• What you should do:
All of the entries below should be printed exactly; the pictures are to be left out.
Exercise material Start Marker
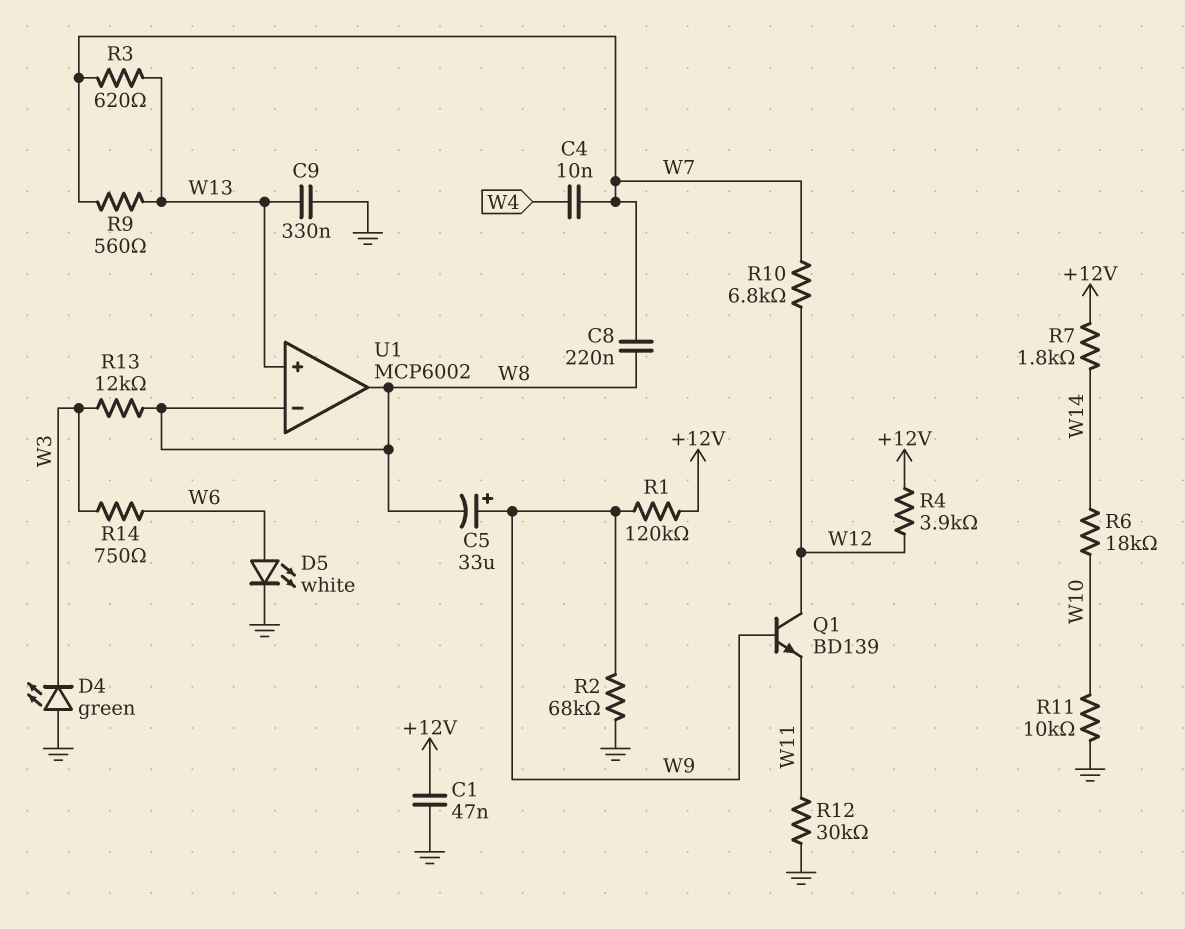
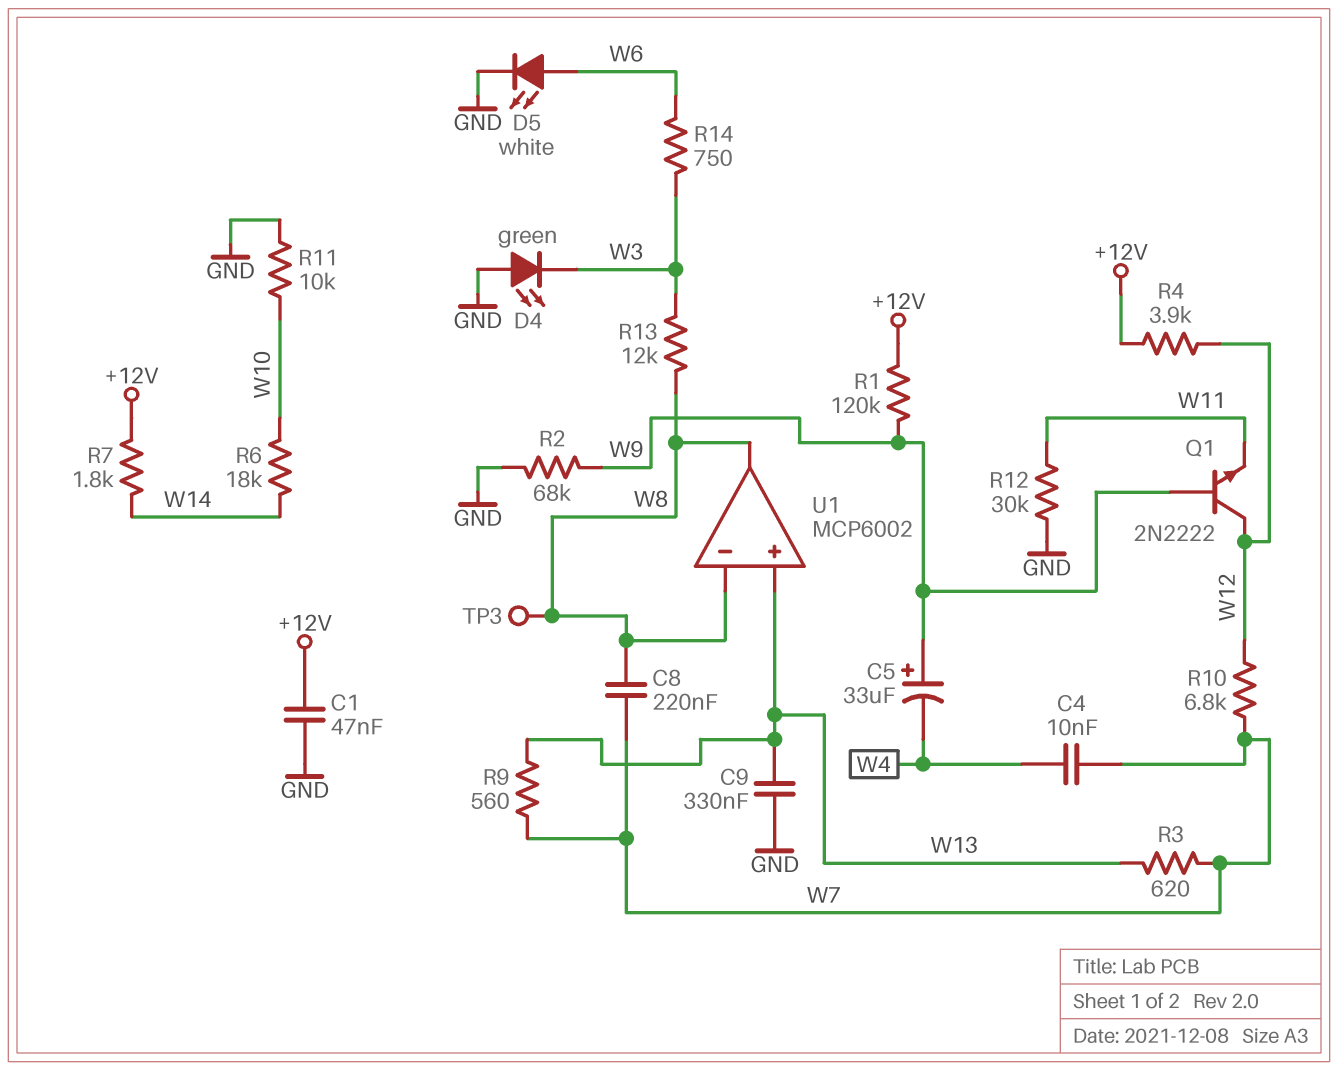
C5: 33uF (plus W9, minus W8) -> 33uF (plus W9, minus W4)
Q1: NPN BD139 (B W9, C W12, E W11) -> NPN 2N2222 (B W9, C W12, E W11)
TP3: none -> test point (W8)

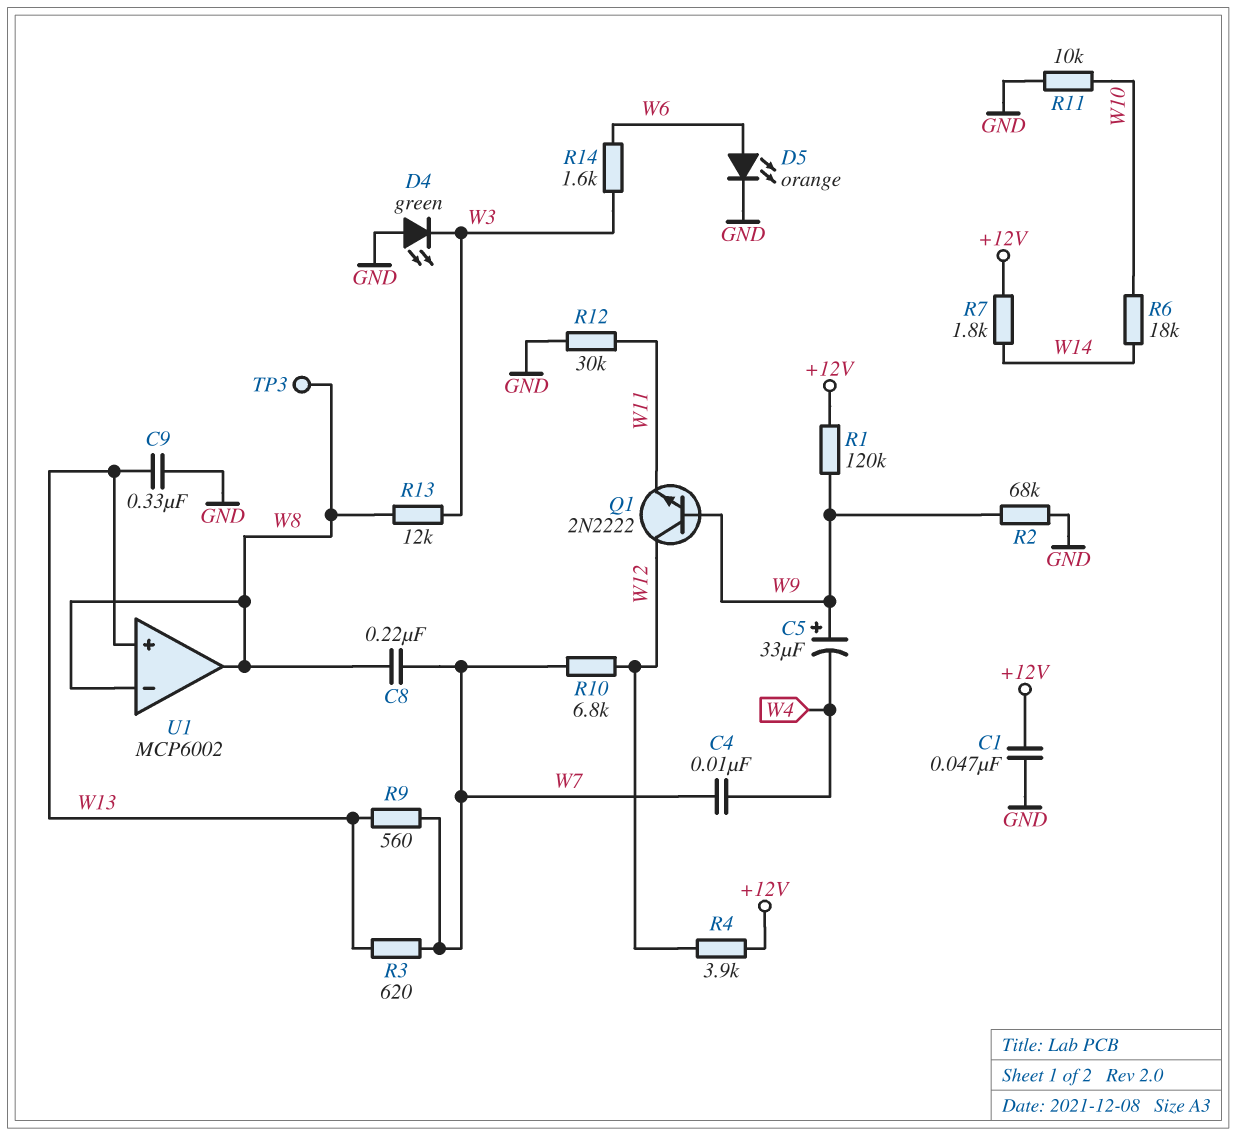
D5: LED white (A W6, K GND) -> LED orange (A W6, K GND)
R14: 750 (W3, W6) -> 1.6k (W3, W6)

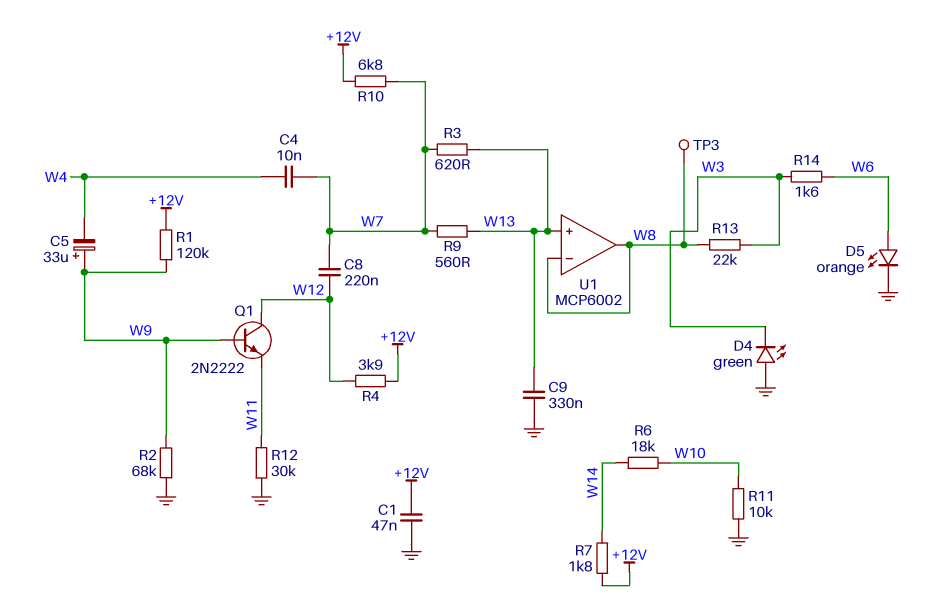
C8: 220nF (W7, W8) -> 220nF (W7, W12)
R10: 6.8k (W7, W12) -> 6.8k (+12V, W7)
R13: 12k (W3, W8) -> 22k (W3, W8)

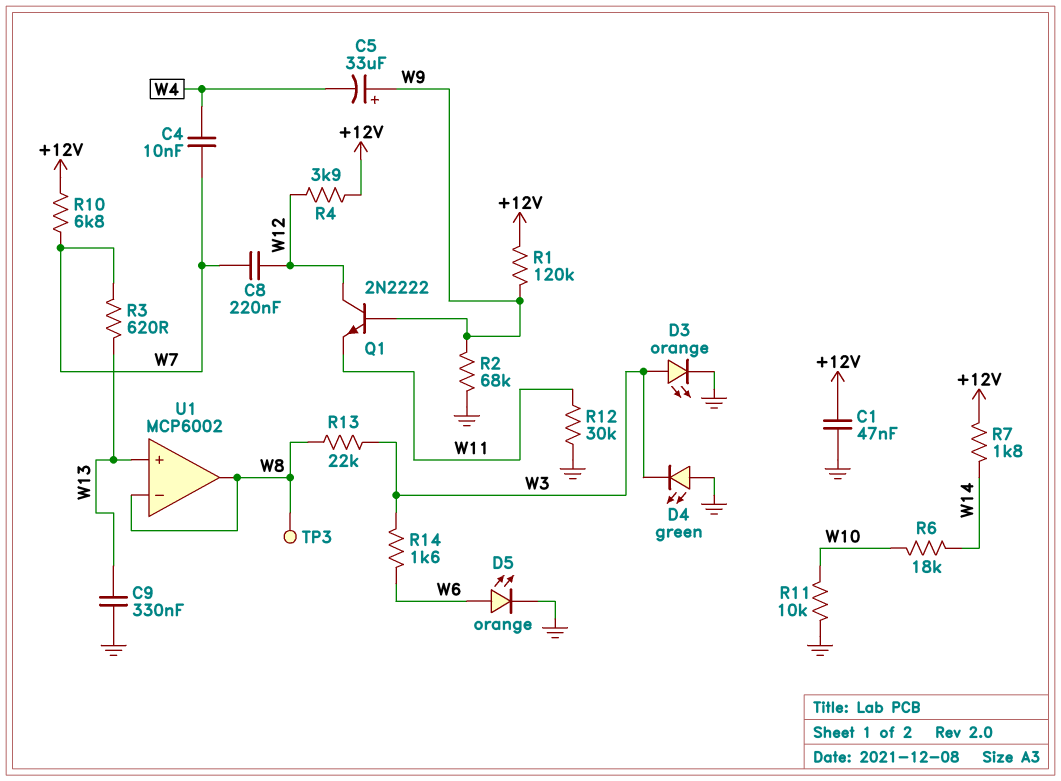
D3: none -> LED orange (A W3, K GND)
R9: 560 (W7, W13) -> none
Exercise material End Marker
• Task answer:
C5: 33uF (plus W9, minus W8) -> 33uF (plus W9, minus W4)
Q1: NPN BD139 (B W9, C W12, E W11) -> NPN 2N2222 (B W9, C W12, E W11)
TP3: none -> test point (W8)

D5: LED white (A W6, K GND) -> LED orange (A W6, K GND)
R14: 750 (W3, W6) -> 1.6k (W3, W6)

C8: 220nF (W7, W8) -> 220nF (W7, W12)
R10: 6.8k (W7, W12) -> 6.8k (+12V, W7)
R13: 12k (W3, W8) -> 22k (W3, W8)

D3: none -> LED orange (A W3, K GND)
R9: 560 (W7, W13) -> none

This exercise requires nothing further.